Start of Data for processing

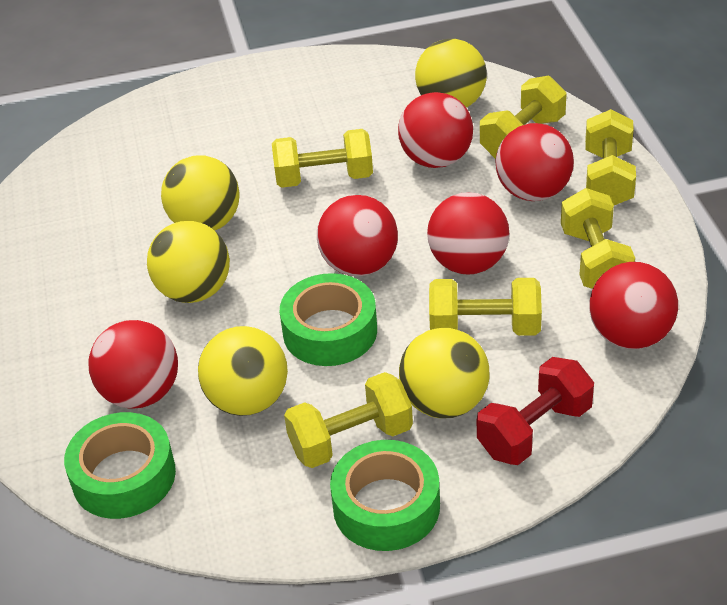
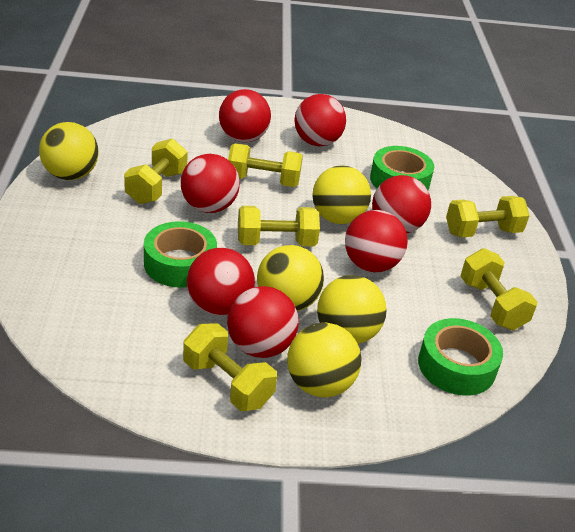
red ball: 6 -> 7
red dumbbell: 1 -> 0

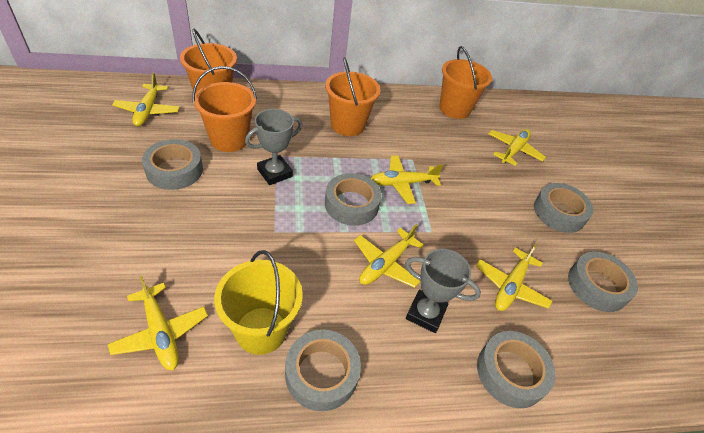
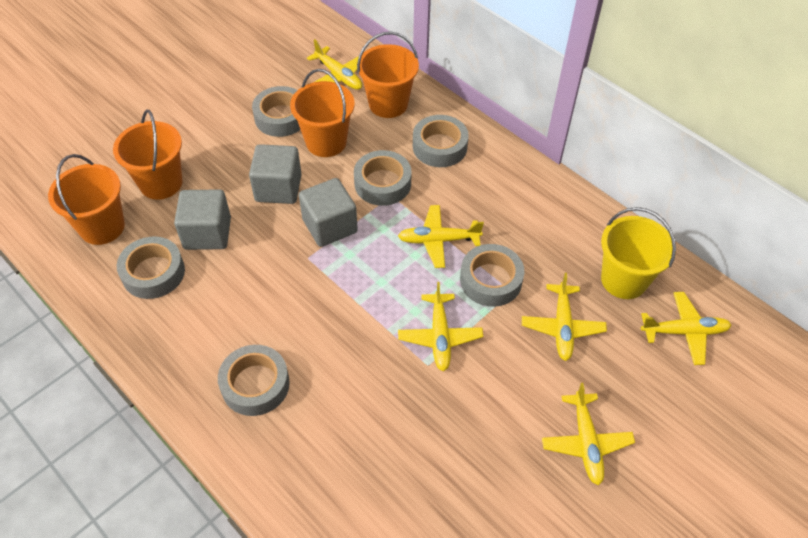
grey cube: 0 -> 3
grey trophy: 2 -> 0

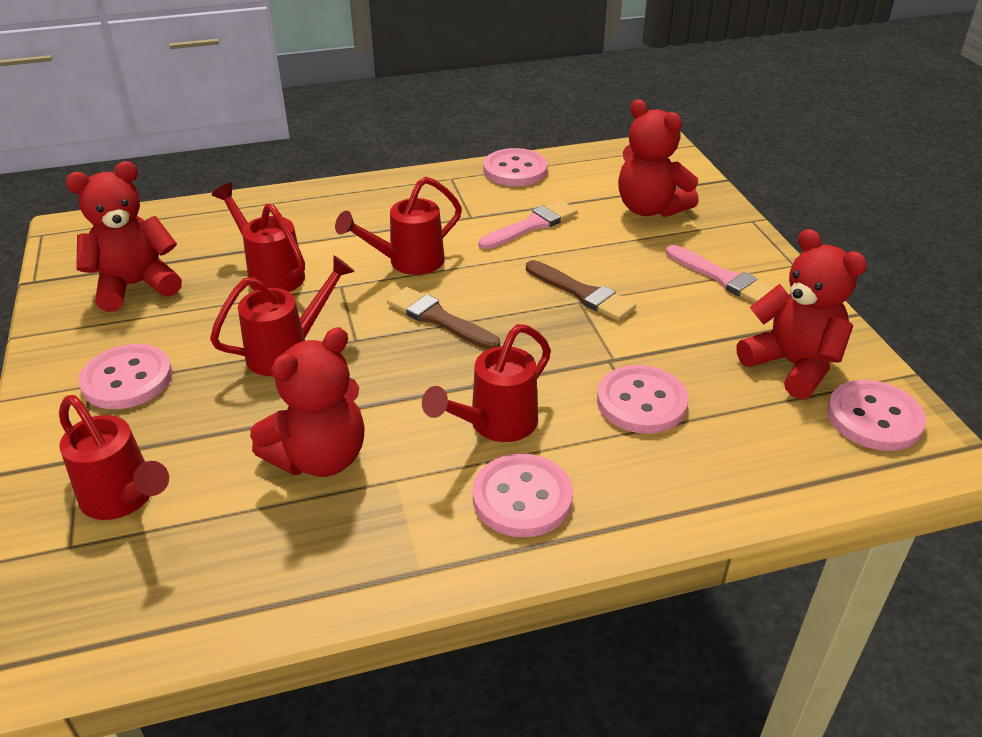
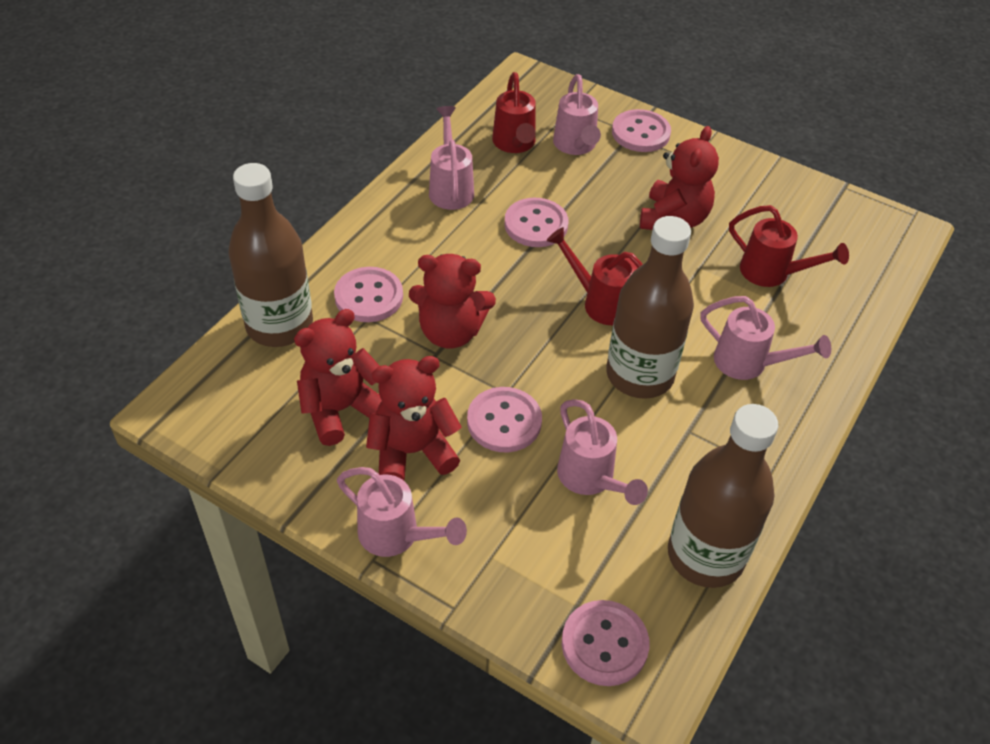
brown bottle: 0 -> 3
brown brush: 2 -> 0
pink brush: 2 -> 0
pink watering can: 0 -> 5
red watering can: 5 -> 3

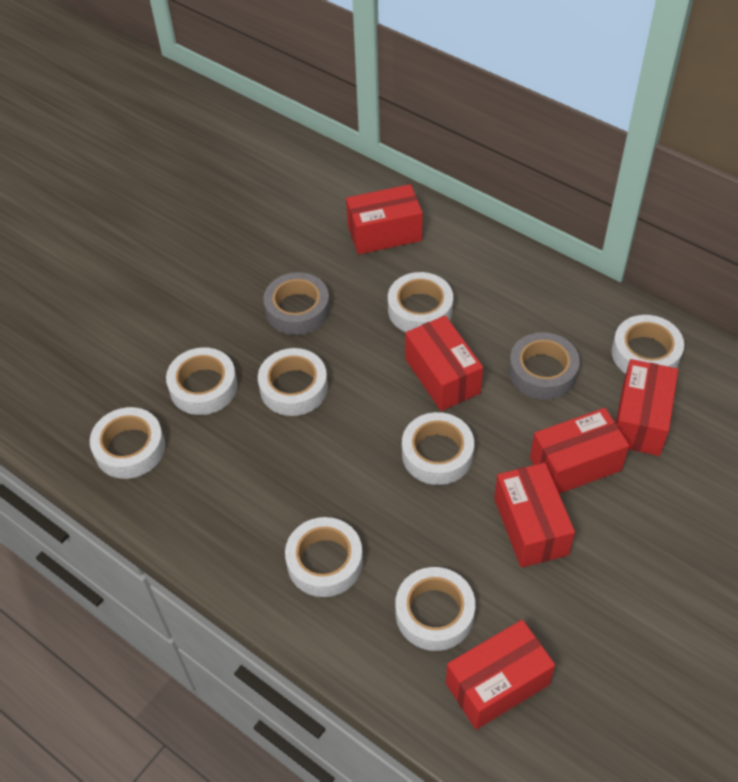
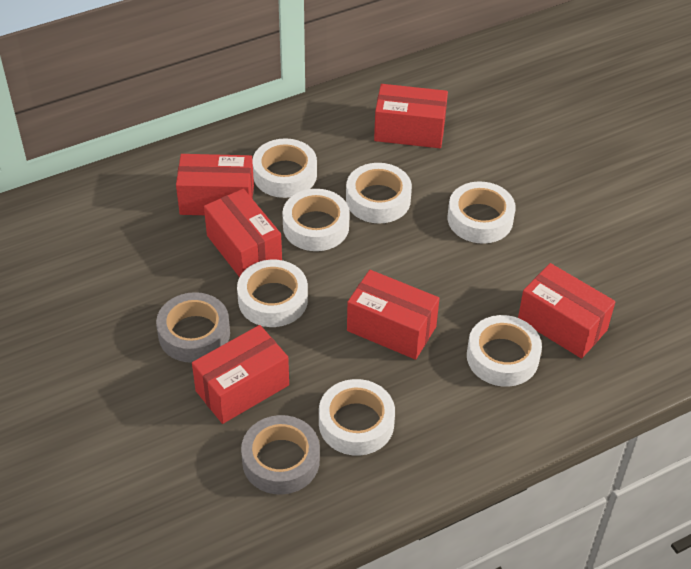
white tape: 8 -> 7

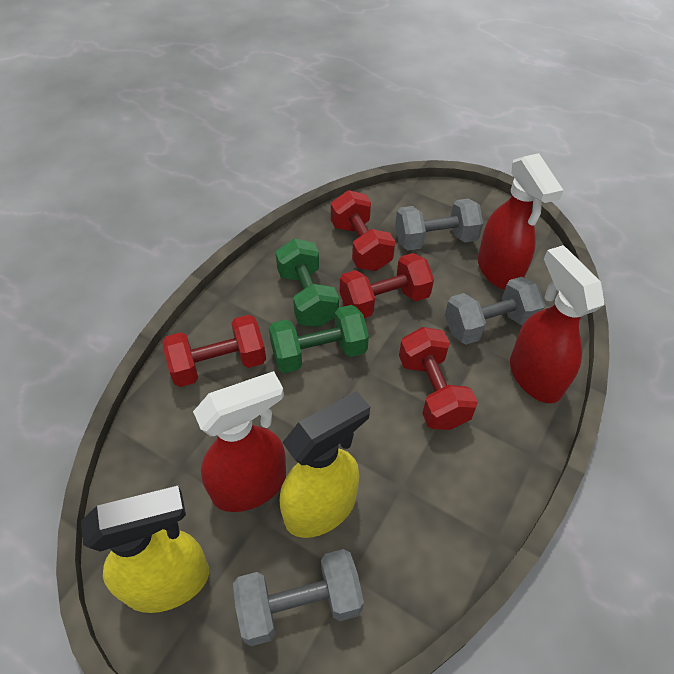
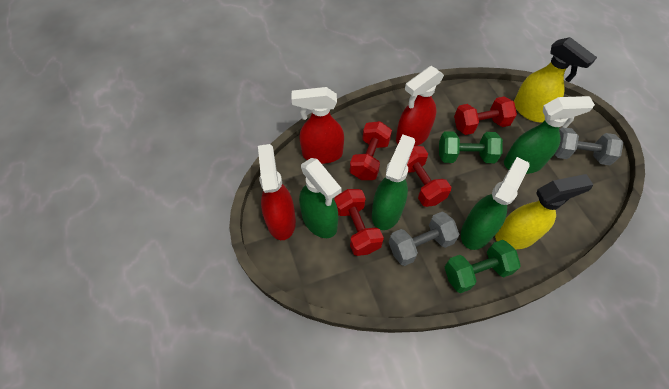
green spray bottle: 0 -> 4
grey dumbbell: 3 -> 2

End of Data for processing

Your instructions:
All lines from the one containing "white tape: 8 -> 7" to the last line of the records above, and no others, should be returned unchanged, without pictures.

Answer:
white tape: 8 -> 7

green spray bottle: 0 -> 4
grey dumbbell: 3 -> 2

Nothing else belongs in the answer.